● **RECORDS SHOWN**:
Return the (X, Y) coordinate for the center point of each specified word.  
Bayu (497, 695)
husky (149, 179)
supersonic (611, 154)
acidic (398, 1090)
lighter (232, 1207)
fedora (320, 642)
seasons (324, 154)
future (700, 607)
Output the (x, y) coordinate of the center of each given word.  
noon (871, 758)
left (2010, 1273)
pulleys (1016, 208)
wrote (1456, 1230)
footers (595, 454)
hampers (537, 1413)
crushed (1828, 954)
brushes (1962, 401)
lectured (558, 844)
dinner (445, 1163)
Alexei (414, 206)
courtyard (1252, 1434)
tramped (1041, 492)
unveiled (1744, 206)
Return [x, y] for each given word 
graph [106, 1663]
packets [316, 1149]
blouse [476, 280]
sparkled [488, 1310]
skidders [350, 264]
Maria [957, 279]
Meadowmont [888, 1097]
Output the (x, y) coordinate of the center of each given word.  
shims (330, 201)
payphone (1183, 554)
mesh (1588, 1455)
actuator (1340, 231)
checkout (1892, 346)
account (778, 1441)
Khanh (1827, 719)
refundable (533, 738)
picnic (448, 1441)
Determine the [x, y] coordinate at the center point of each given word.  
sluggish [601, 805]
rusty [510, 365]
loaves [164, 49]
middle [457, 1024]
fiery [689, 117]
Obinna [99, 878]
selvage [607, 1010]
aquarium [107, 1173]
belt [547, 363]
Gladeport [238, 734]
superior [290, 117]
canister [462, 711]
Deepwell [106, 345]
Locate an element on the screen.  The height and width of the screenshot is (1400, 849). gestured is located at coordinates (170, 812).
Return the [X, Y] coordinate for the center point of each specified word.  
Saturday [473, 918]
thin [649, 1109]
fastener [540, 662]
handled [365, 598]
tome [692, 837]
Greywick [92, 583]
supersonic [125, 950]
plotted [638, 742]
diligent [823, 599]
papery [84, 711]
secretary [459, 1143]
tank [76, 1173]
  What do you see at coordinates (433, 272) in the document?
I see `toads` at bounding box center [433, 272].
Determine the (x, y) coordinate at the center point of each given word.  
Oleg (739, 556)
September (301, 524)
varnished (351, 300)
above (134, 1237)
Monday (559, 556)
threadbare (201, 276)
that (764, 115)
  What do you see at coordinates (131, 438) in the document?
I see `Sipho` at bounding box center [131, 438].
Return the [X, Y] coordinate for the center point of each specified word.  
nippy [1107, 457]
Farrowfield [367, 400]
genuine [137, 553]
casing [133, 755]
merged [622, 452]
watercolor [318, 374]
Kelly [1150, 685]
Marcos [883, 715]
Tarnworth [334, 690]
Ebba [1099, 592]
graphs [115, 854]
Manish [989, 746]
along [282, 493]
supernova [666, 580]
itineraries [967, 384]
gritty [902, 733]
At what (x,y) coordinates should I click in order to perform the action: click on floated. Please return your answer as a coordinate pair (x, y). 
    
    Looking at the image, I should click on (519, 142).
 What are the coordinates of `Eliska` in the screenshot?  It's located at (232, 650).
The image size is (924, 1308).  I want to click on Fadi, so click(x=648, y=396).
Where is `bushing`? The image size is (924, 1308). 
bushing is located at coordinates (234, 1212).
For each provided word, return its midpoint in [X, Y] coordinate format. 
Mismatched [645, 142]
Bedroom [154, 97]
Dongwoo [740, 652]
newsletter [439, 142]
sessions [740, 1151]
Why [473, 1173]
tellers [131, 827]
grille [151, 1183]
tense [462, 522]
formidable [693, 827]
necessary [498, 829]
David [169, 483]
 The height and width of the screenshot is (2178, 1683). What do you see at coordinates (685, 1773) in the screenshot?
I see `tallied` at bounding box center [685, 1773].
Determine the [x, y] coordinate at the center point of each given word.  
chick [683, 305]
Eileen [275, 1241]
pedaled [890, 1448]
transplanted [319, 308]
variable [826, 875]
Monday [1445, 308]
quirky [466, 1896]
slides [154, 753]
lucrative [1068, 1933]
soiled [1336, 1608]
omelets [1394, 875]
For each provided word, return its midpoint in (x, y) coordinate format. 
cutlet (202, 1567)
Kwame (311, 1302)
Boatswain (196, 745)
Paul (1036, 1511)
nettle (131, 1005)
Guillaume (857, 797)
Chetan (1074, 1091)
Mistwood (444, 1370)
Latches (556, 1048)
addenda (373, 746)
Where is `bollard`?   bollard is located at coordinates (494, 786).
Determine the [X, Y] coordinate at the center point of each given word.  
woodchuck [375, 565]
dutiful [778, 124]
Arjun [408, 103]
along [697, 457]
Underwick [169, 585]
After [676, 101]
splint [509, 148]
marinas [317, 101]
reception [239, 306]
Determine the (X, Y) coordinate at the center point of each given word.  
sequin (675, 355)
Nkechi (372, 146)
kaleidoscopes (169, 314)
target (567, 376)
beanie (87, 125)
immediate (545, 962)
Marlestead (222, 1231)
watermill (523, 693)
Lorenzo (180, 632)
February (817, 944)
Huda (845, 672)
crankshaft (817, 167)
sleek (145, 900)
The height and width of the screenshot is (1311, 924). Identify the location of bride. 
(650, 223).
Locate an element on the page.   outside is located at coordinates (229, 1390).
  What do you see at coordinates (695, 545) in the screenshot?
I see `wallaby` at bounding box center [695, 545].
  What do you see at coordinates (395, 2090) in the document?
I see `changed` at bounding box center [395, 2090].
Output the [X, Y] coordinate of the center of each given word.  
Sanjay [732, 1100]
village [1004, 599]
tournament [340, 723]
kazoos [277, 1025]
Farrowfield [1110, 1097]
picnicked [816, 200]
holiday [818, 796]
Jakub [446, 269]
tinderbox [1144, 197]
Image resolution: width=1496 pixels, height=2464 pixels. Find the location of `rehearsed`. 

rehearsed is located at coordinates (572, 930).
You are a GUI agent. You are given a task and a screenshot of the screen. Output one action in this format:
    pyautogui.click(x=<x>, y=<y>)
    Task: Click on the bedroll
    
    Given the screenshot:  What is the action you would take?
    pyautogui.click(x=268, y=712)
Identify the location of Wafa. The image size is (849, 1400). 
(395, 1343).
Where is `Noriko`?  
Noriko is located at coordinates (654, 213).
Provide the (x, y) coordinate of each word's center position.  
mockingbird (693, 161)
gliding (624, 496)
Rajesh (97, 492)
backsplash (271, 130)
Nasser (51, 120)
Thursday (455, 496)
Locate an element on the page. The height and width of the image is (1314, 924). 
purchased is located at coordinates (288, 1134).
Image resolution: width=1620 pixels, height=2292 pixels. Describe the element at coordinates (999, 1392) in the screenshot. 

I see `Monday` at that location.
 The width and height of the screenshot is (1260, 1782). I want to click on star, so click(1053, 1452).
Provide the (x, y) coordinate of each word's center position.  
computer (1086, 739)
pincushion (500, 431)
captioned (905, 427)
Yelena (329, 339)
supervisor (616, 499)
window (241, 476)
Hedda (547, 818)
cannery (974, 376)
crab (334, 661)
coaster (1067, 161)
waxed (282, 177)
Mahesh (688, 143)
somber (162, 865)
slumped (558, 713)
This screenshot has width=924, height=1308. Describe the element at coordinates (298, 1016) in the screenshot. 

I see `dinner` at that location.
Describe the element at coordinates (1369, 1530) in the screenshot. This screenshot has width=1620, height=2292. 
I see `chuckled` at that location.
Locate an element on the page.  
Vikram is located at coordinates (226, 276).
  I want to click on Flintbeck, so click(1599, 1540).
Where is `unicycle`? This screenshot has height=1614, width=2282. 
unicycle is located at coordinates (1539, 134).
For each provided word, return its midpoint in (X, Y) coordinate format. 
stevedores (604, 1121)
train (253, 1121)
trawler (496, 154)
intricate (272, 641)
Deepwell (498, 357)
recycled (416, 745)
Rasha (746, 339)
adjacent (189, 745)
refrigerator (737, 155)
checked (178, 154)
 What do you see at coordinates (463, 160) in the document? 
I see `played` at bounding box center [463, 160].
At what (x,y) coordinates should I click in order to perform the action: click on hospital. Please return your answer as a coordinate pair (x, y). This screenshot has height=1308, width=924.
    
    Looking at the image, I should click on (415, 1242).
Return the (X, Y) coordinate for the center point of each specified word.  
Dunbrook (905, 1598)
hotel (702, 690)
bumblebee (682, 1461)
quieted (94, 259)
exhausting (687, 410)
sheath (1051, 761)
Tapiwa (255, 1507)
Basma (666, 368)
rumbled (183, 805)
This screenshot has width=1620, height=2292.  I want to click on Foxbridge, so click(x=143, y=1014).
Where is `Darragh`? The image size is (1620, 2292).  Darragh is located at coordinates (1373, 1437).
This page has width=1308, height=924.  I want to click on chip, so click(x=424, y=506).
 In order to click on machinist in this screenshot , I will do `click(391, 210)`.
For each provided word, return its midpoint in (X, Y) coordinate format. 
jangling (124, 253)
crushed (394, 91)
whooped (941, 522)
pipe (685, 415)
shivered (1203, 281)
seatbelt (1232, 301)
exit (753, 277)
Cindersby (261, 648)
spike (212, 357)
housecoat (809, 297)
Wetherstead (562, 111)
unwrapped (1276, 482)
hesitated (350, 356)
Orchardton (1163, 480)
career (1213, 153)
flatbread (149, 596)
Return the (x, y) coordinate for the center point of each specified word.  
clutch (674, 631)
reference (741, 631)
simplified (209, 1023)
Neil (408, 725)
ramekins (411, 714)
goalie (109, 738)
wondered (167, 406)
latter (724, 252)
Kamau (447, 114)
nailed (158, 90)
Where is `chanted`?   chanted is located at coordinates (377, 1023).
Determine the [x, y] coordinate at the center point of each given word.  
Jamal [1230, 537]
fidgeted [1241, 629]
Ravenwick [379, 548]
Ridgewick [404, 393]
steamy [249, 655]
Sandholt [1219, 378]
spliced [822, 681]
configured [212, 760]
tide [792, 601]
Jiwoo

● **TASK TO COMPLETE**:
Copy the listing above word for word, from its first line down to and including the line with "left (2010, 1273)".

● **OUTPUT FOR THIS TASK**:
Return the (X, Y) coordinate for the center point of each specified word.  
Bayu (497, 695)
husky (149, 179)
supersonic (611, 154)
acidic (398, 1090)
lighter (232, 1207)
fedora (320, 642)
seasons (324, 154)
future (700, 607)
Output the (x, y) coordinate of the center of each given word.  
noon (871, 758)
left (2010, 1273)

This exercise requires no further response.